### [TASK OBJECTIVE]
In the listing below, find every line with the string "none" and pull it out.

### [ENTRIES SUPPLIED]
◇ ◇ ◇ ◇ ◇ ◇ ◇

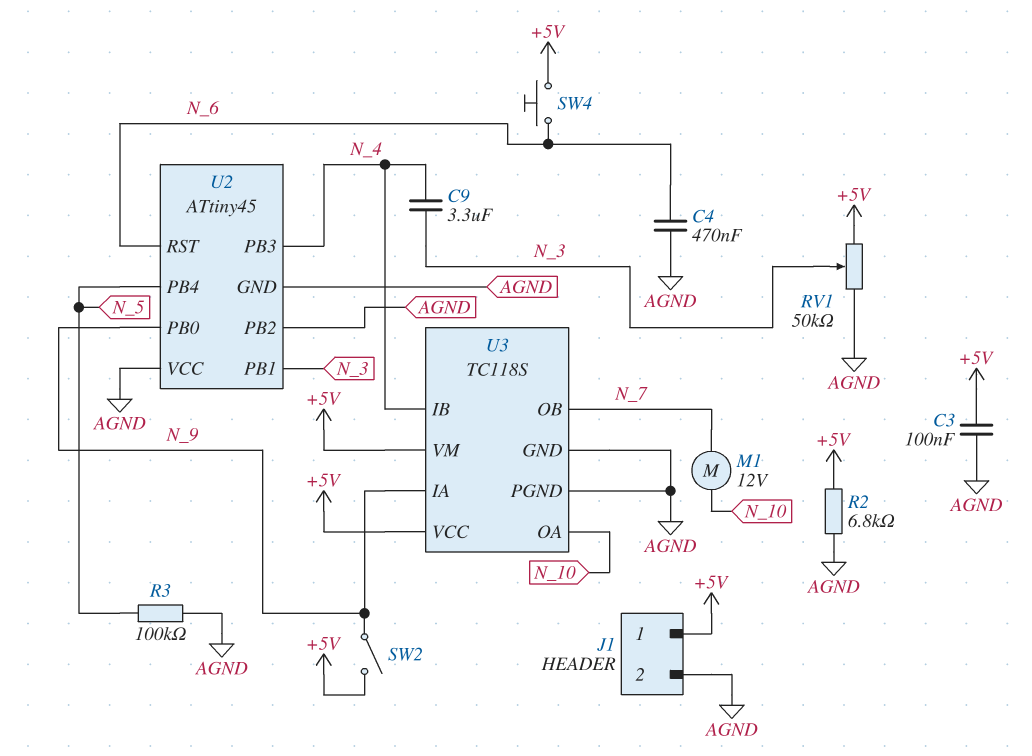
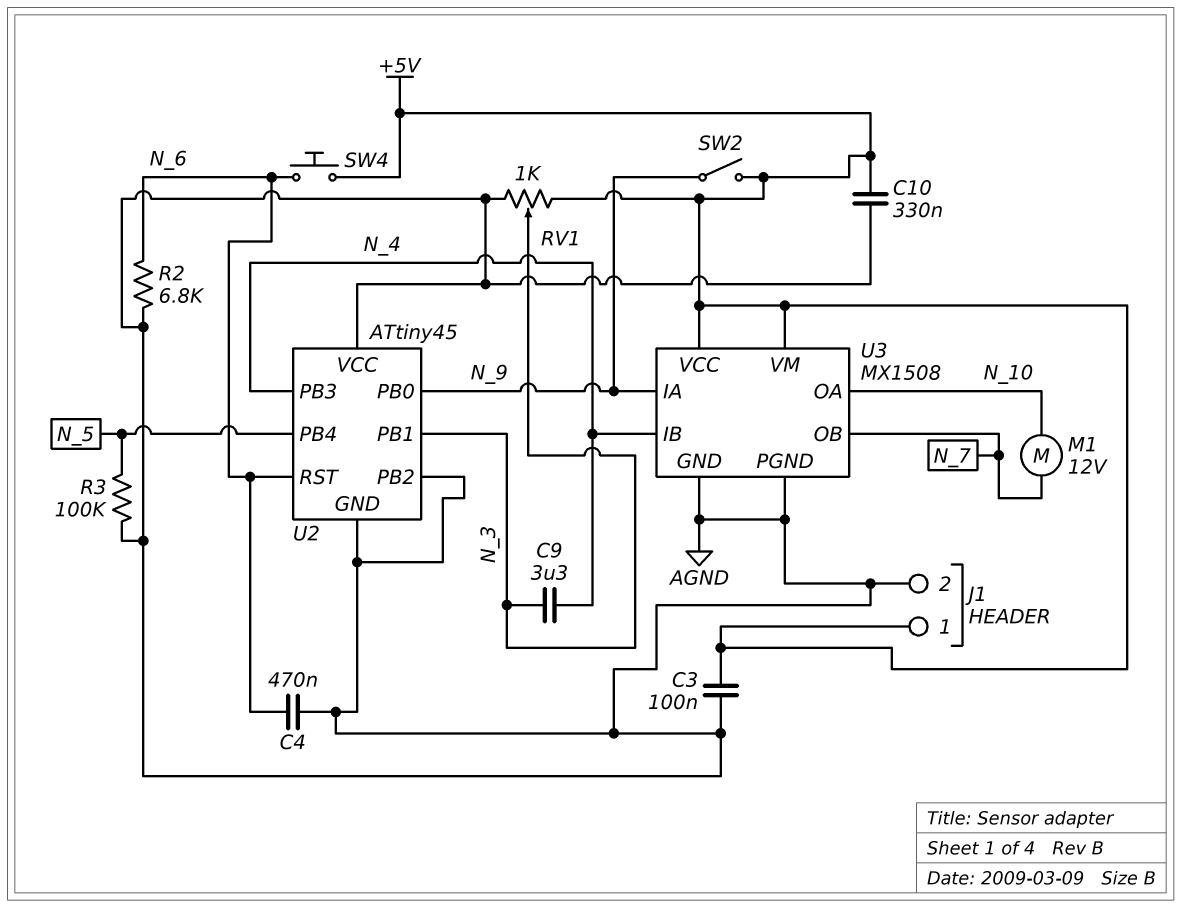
C10: none -> 330nF (+5V, AGND)
R2: 6.8k (+5V, AGND) -> 6.8k (AGND, N_6)
RV1: 50k (+5V, AGND, wiper N_3) -> 1k (+5V, AGND, wiper N_3)
U3: TC118S -> MX1508

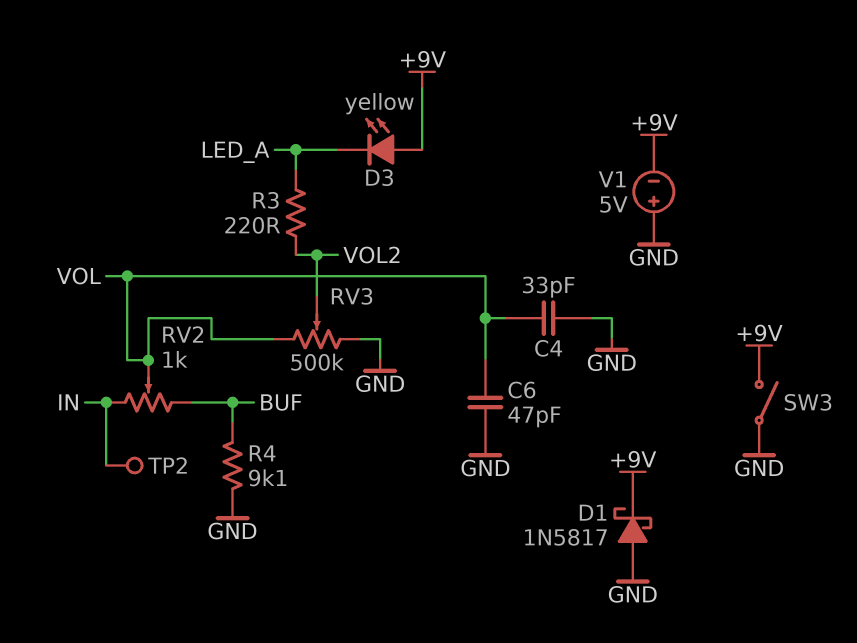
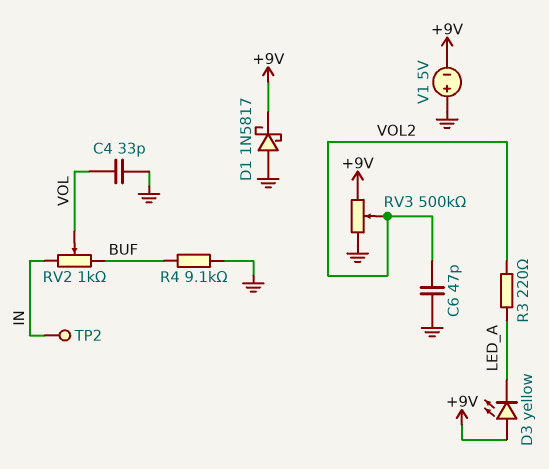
C6: 47pF (GND, VOL) -> 47pF (GND, VOL2)
RV3: 500k (GND, VOL, wiper VOL2) -> 500k (+9V, GND, wiper VOL2)
SW3: switch (+9V, GND) -> none

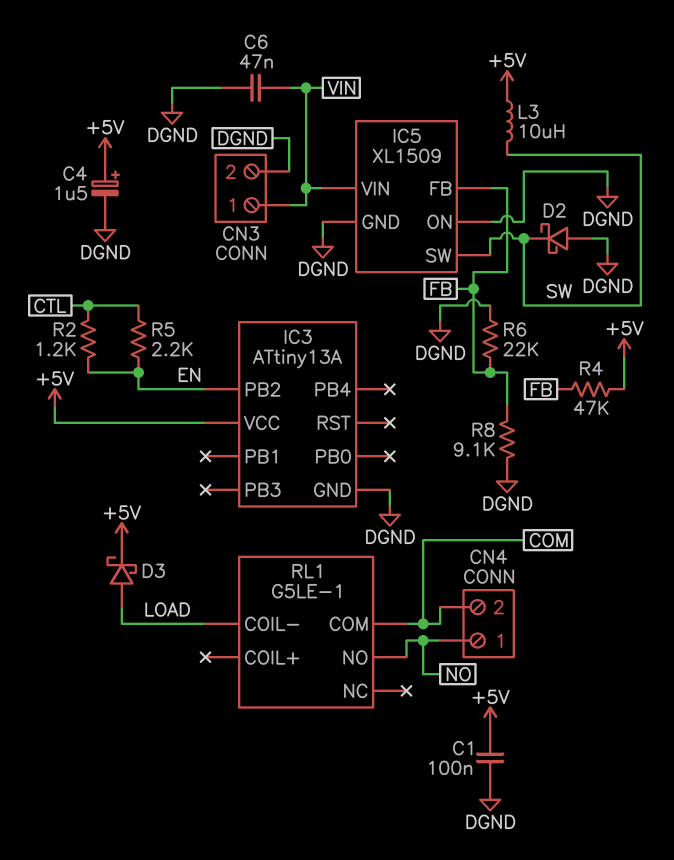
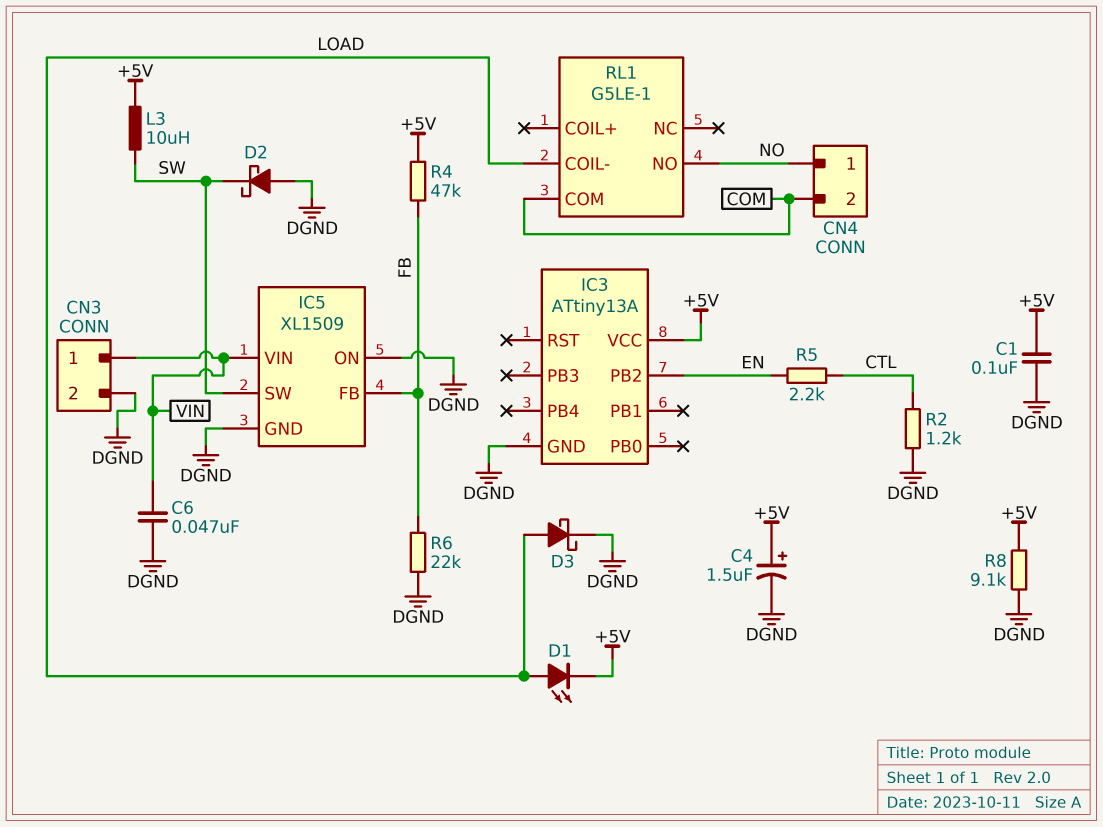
D1: none -> LED (A LOAD, K +5V)
D3: schottky (A LOAD, K +5V) -> schottky (A LOAD, K DGND)
R2: 1.2k (CTL, EN) -> 1.2k (CTL, DGND)
R8: 9.1k (DGND, FB) -> 9.1k (+5V, DGND)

◇ ◇ ◇ ◇ ◇ ◇ ◇

### [TASK RESULT]
C10: none -> 330nF (+5V, AGND)
SW3: switch (+9V, GND) -> none
D1: none -> LED (A LOAD, K +5V)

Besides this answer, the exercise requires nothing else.